Reproduce the entire listing exactly as written, apart from its pictures.

++++ Data

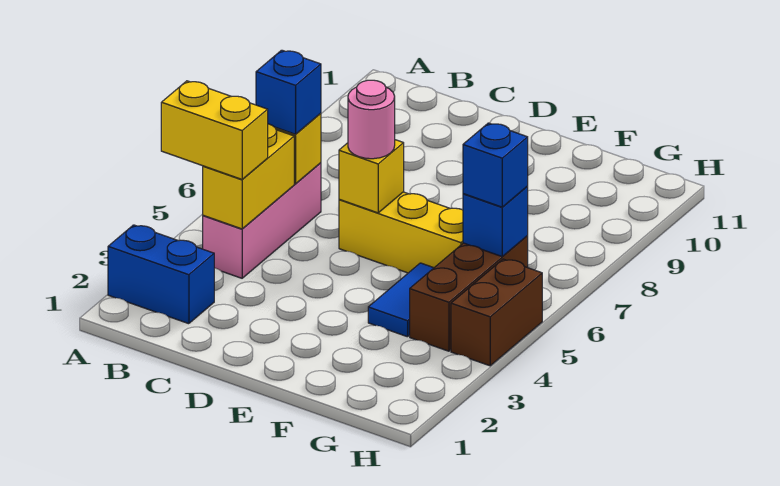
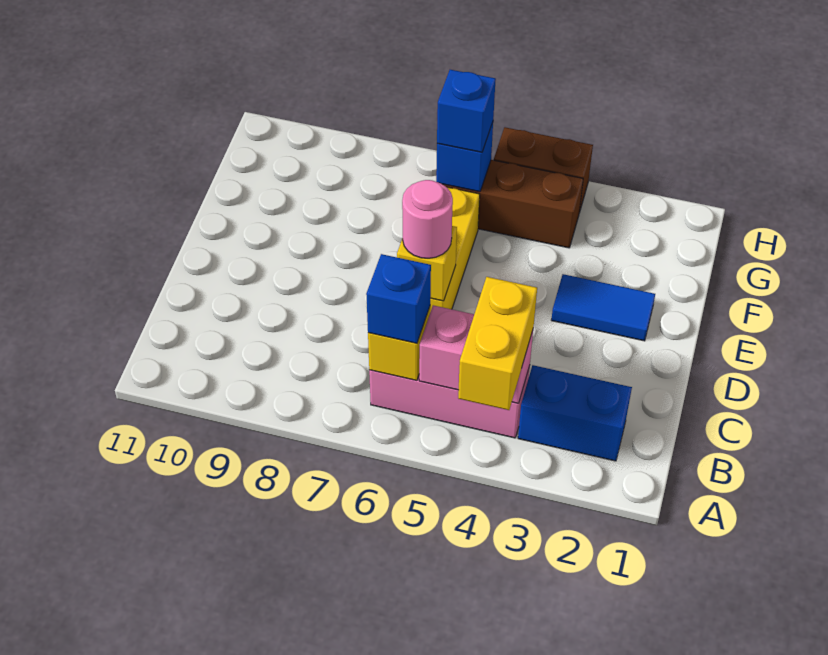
blue brick A2:B2 level 1 -> blue brick B2:B3 level 1
yellow brick B4:B5 level 2 -> pink brick B4:B5 level 2
blue tile F4:F5 level 1 -> blue tile E2:E3 level 1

++++++++

Result>
blue brick A2:B2 level 1 -> blue brick B2:B3 level 1
yellow brick B4:B5 level 2 -> pink brick B4:B5 level 2
blue tile F4:F5 level 1 -> blue tile E2:E3 level 1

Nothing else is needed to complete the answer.